The reply should return the data in full, exactly as written.

==============================

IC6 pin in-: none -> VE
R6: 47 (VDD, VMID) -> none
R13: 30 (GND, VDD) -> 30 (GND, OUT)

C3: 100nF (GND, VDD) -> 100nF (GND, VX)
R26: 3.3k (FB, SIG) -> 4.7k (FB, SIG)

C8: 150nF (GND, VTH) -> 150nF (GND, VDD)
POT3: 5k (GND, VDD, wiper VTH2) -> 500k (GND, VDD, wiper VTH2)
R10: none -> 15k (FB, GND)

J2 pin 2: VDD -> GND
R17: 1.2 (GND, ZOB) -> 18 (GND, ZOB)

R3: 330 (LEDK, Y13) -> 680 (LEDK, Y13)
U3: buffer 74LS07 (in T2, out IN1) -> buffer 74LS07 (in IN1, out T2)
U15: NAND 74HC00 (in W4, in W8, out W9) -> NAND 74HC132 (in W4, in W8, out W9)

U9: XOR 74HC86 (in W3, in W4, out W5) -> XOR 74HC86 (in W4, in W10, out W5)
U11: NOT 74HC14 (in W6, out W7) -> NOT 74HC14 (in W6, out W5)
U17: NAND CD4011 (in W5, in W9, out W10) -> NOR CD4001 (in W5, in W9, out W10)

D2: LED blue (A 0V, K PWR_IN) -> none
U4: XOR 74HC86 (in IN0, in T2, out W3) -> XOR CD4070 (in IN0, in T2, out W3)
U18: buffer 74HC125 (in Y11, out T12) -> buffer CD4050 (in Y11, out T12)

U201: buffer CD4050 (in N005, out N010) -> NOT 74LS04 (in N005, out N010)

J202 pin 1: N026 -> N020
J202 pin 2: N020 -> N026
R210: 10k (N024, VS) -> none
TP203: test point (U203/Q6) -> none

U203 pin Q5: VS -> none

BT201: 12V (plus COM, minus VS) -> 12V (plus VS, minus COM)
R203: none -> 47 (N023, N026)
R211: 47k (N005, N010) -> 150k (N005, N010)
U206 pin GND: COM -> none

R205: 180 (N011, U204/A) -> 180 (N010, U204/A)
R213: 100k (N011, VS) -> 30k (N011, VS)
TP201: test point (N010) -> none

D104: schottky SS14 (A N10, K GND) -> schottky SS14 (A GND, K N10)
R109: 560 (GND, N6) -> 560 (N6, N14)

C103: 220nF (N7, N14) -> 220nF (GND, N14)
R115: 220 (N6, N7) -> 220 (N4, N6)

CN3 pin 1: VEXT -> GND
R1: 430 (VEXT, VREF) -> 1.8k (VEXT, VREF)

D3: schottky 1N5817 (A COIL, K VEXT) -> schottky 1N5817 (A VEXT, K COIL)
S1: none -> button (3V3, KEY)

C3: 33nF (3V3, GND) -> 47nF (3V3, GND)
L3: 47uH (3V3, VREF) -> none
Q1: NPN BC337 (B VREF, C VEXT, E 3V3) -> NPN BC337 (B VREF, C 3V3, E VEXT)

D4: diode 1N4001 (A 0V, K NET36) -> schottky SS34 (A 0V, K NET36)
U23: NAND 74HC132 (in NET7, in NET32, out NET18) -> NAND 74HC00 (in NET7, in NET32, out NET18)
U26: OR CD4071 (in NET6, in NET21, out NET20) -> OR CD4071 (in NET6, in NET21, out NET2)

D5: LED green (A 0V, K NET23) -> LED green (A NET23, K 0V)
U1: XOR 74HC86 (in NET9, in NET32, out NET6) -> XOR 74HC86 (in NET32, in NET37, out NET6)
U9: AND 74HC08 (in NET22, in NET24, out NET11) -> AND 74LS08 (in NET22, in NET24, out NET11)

==============================

COMPLETED EXERCISE
IC6 pin in-: none -> VE
R6: 47 (VDD, VMID) -> none
R13: 30 (GND, VDD) -> 30 (GND, OUT)

C3: 100nF (GND, VDD) -> 100nF (GND, VX)
R26: 3.3k (FB, SIG) -> 4.7k (FB, SIG)

C8: 150nF (GND, VTH) -> 150nF (GND, VDD)
POT3: 5k (GND, VDD, wiper VTH2) -> 500k (GND, VDD, wiper VTH2)
R10: none -> 15k (FB, GND)

J2 pin 2: VDD -> GND
R17: 1.2 (GND, ZOB) -> 18 (GND, ZOB)

R3: 330 (LEDK, Y13) -> 680 (LEDK, Y13)
U3: buffer 74LS07 (in T2, out IN1) -> buffer 74LS07 (in IN1, out T2)
U15: NAND 74HC00 (in W4, in W8, out W9) -> NAND 74HC132 (in W4, in W8, out W9)

U9: XOR 74HC86 (in W3, in W4, out W5) -> XOR 74HC86 (in W4, in W10, out W5)
U11: NOT 74HC14 (in W6, out W7) -> NOT 74HC14 (in W6, out W5)
U17: NAND CD4011 (in W5, in W9, out W10) -> NOR CD4001 (in W5, in W9, out W10)

D2: LED blue (A 0V, K PWR_IN) -> none
U4: XOR 74HC86 (in IN0, in T2, out W3) -> XOR CD4070 (in IN0, in T2, out W3)
U18: buffer 74HC125 (in Y11, out T12) -> buffer CD4050 (in Y11, out T12)

U201: buffer CD4050 (in N005, out N010) -> NOT 74LS04 (in N005, out N010)

J202 pin 1: N026 -> N020
J202 pin 2: N020 -> N026
R210: 10k (N024, VS) -> none
TP203: test point (U203/Q6) -> none

U203 pin Q5: VS -> none

BT201: 12V (plus COM, minus VS) -> 12V (plus VS, minus COM)
R203: none -> 47 (N023, N026)
R211: 47k (N005, N010) -> 150k (N005, N010)
U206 pin GND: COM -> none

R205: 180 (N011, U204/A) -> 180 (N010, U204/A)
R213: 100k (N011, VS) -> 30k (N011, VS)
TP201: test point (N010) -> none

D104: schottky SS14 (A N10, K GND) -> schottky SS14 (A GND, K N10)
R109: 560 (GND, N6) -> 560 (N6, N14)

C103: 220nF (N7, N14) -> 220nF (GND, N14)
R115: 220 (N6, N7) -> 220 (N4, N6)

CN3 pin 1: VEXT -> GND
R1: 430 (VEXT, VREF) -> 1.8k (VEXT, VREF)

D3: schottky 1N5817 (A COIL, K VEXT) -> schottky 1N5817 (A VEXT, K COIL)
S1: none -> button (3V3, KEY)

C3: 33nF (3V3, GND) -> 47nF (3V3, GND)
L3: 47uH (3V3, VREF) -> none
Q1: NPN BC337 (B VREF, C VEXT, E 3V3) -> NPN BC337 (B VREF, C 3V3, E VEXT)

D4: diode 1N4001 (A 0V, K NET36) -> schottky SS34 (A 0V, K NET36)
U23: NAND 74HC132 (in NET7, in NET32, out NET18) -> NAND 74HC00 (in NET7, in NET32, out NET18)
U26: OR CD4071 (in NET6, in NET21, out NET20) -> OR CD4071 (in NET6, in NET21, out NET2)

D5: LED green (A 0V, K NET23) -> LED green (A NET23, K 0V)
U1: XOR 74HC86 (in NET9, in NET32, out NET6) -> XOR 74HC86 (in NET32, in NET37, out NET6)
U9: AND 74HC08 (in NET22, in NET24, out NET11) -> AND 74LS08 (in NET22, in NET24, out NET11)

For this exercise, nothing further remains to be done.